Task | When you reach the line in the data below that contains "type=spun; before=dumbbell (orange);", please start repeating lines exactly, and stop after the line that contains "type=missing; before=pail (royal", repeating nothing else.

Material supplied |
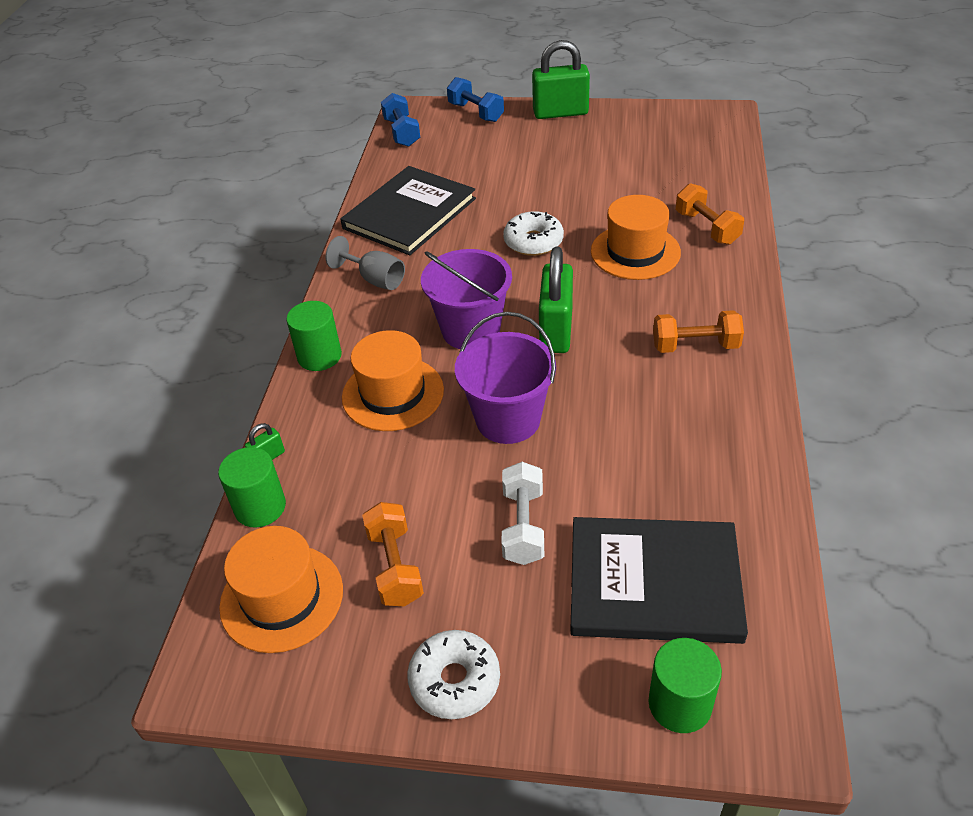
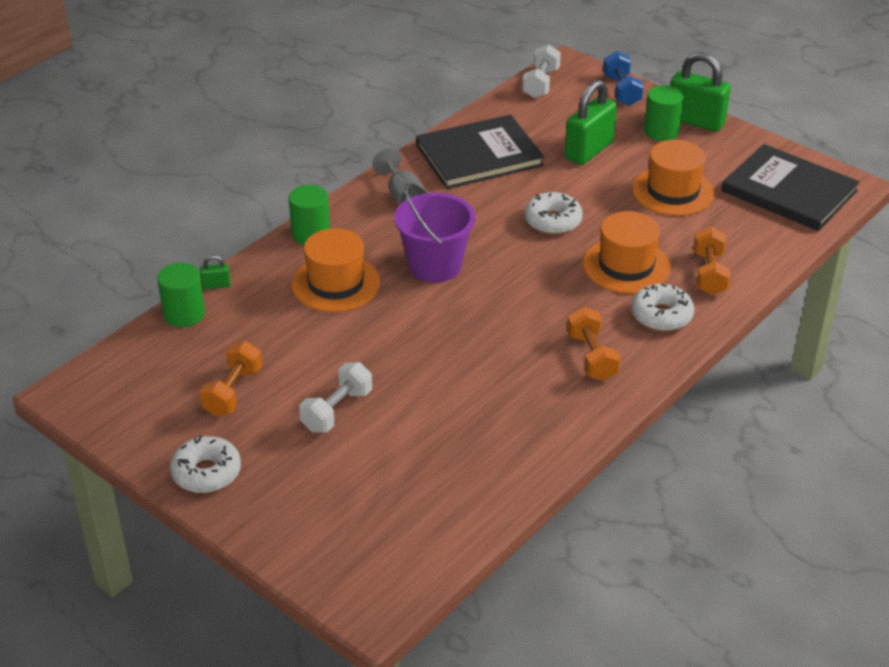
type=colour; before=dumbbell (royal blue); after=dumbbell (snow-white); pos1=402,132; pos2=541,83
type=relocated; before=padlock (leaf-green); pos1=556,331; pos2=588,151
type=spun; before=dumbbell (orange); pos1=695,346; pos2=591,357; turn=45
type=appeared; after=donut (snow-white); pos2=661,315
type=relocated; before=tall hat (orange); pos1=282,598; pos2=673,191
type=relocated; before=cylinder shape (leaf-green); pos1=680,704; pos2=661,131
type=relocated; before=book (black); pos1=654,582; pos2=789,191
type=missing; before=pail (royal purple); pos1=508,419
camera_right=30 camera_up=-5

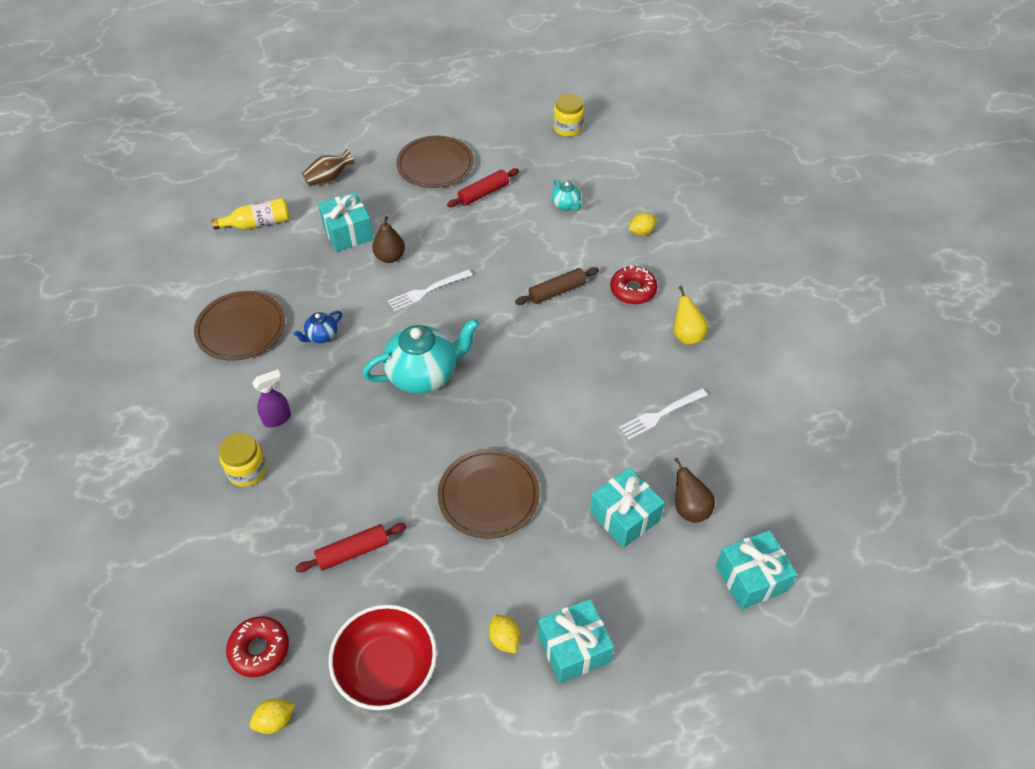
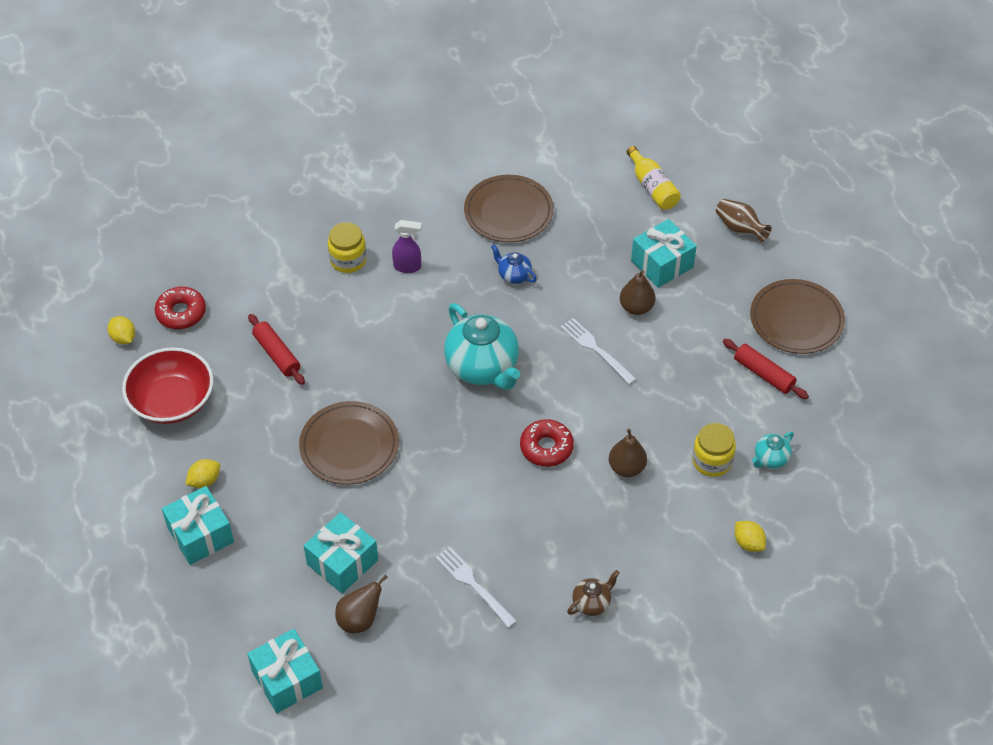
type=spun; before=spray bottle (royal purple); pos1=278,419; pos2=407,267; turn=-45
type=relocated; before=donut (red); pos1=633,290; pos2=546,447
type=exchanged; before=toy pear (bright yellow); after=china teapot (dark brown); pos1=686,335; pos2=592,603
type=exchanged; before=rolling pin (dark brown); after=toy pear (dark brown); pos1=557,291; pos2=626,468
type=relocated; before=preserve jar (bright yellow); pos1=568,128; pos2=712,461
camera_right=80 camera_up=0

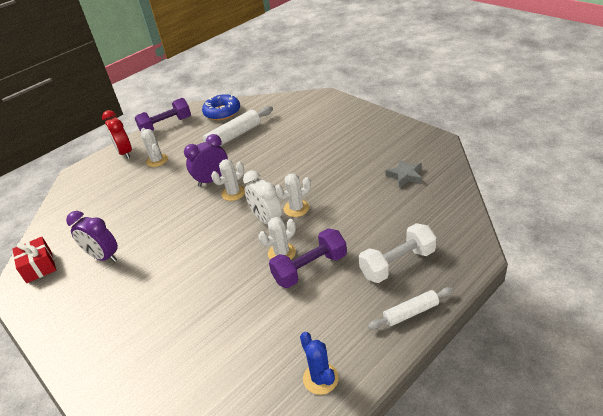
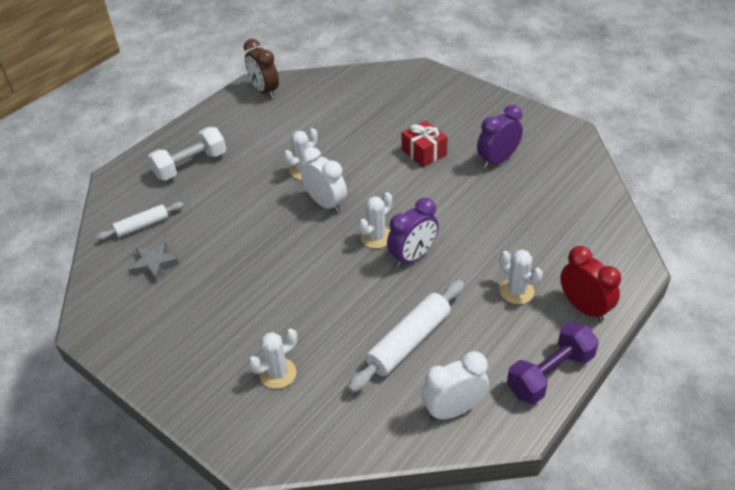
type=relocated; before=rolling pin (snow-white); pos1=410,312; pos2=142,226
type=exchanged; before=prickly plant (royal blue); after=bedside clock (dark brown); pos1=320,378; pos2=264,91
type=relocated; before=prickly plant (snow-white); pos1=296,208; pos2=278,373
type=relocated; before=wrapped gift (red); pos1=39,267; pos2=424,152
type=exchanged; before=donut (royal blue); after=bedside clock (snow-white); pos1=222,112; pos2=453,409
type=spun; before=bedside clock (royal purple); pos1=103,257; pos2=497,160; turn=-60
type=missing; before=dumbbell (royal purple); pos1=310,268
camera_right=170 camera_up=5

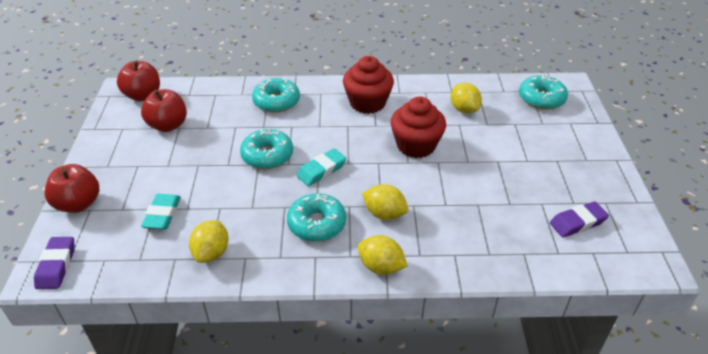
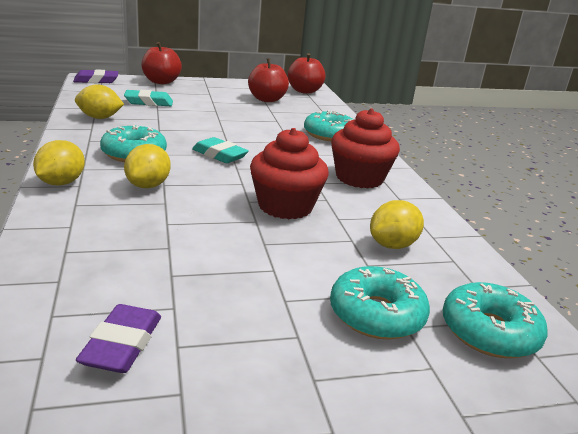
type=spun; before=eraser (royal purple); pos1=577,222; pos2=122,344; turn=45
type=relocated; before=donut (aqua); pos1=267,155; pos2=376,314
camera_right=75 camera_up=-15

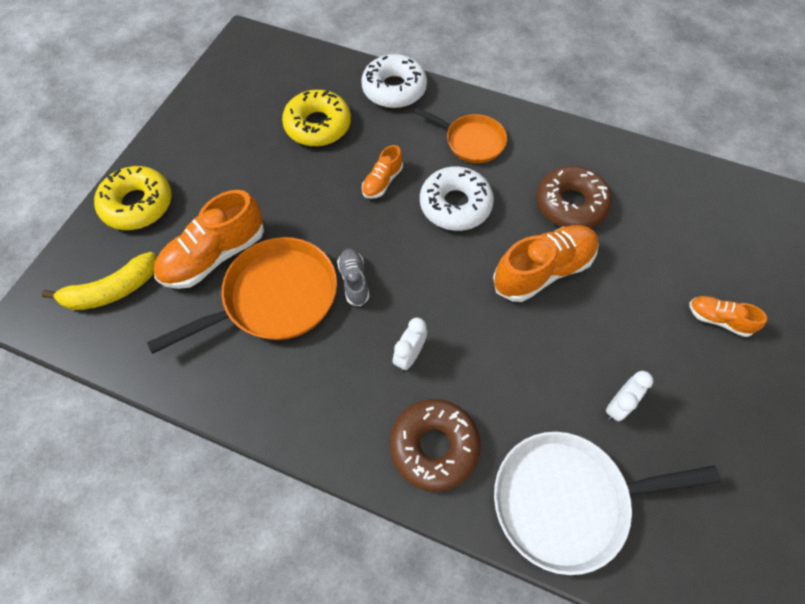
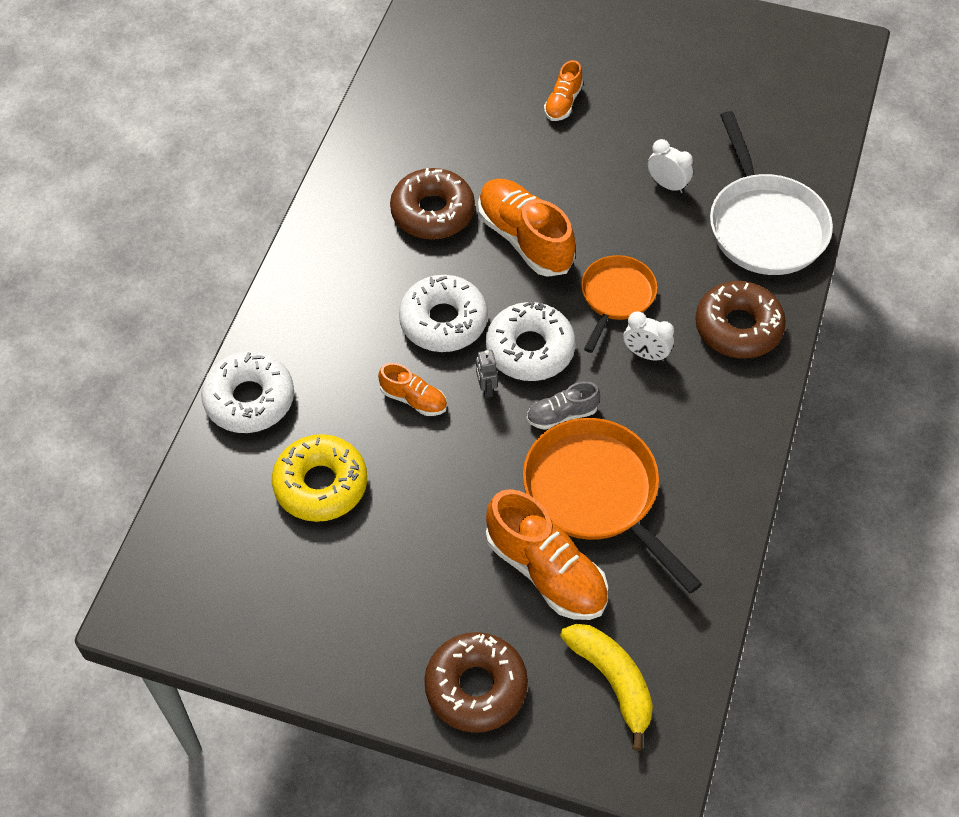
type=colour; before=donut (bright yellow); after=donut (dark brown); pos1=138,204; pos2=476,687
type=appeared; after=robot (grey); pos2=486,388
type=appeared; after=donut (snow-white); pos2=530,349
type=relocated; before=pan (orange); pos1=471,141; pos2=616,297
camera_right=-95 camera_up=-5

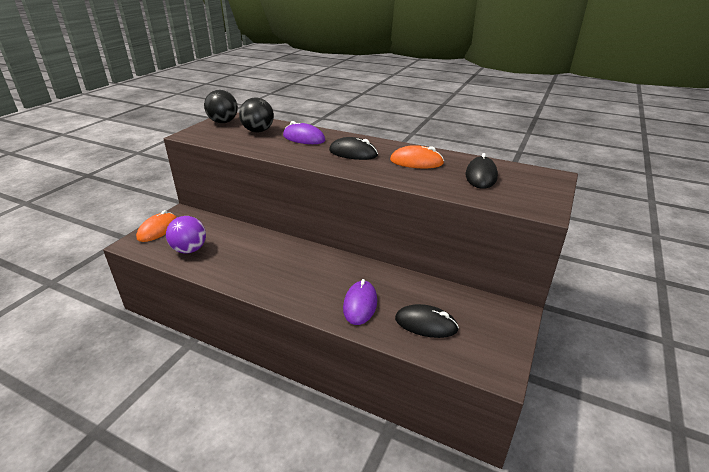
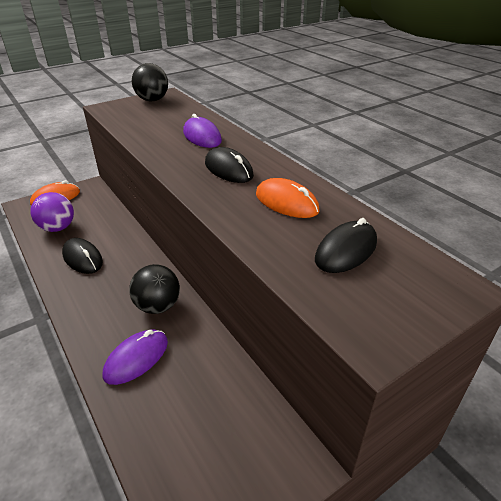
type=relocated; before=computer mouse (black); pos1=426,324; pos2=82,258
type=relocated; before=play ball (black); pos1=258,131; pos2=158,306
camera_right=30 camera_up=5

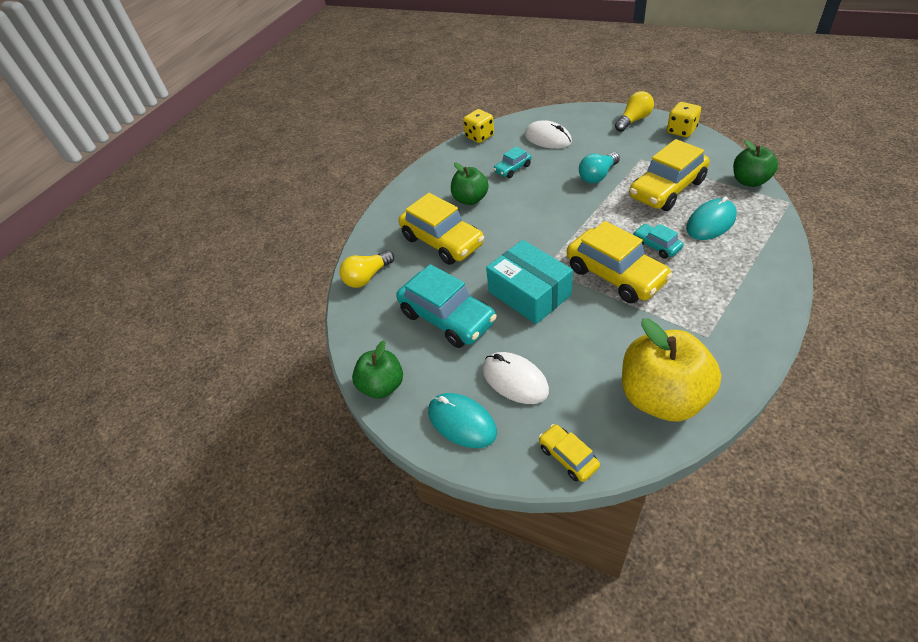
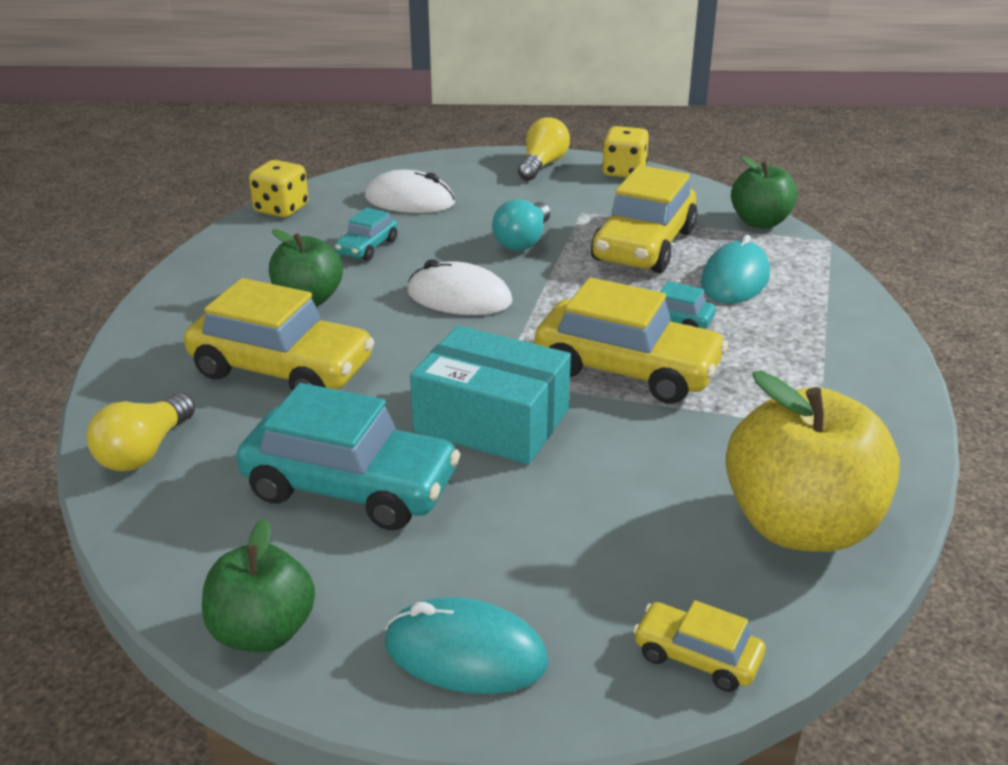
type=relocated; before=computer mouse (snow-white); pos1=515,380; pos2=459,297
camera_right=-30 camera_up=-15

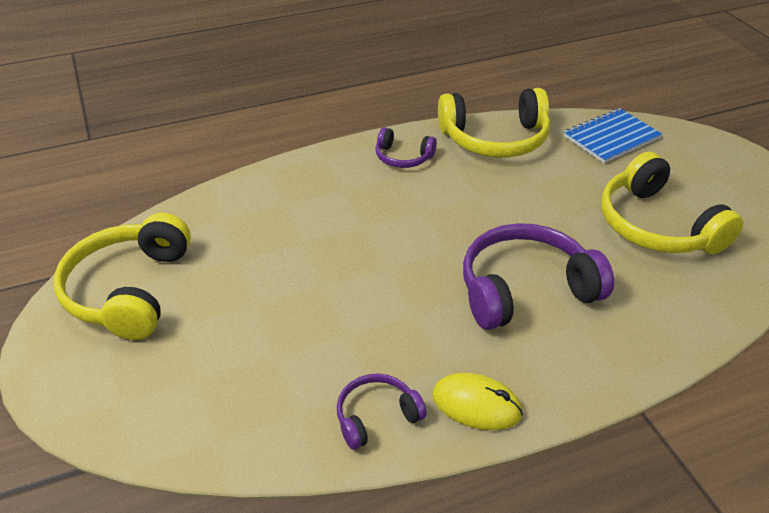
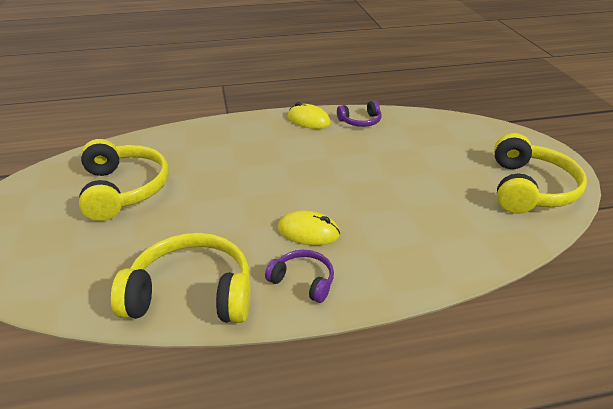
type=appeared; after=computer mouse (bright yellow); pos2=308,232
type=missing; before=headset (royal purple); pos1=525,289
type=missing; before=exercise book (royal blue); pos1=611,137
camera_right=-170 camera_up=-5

Exercise result |
type=spun; before=dumbbell (orange); pos1=695,346; pos2=591,357; turn=45
type=appeared; after=donut (snow-white); pos2=661,315
type=relocated; before=tall hat (orange); pos1=282,598; pos2=673,191
type=relocated; before=cylinder shape (leaf-green); pos1=680,704; pos2=661,131
type=relocated; before=book (black); pos1=654,582; pos2=789,191
type=missing; before=pail (royal purple); pos1=508,419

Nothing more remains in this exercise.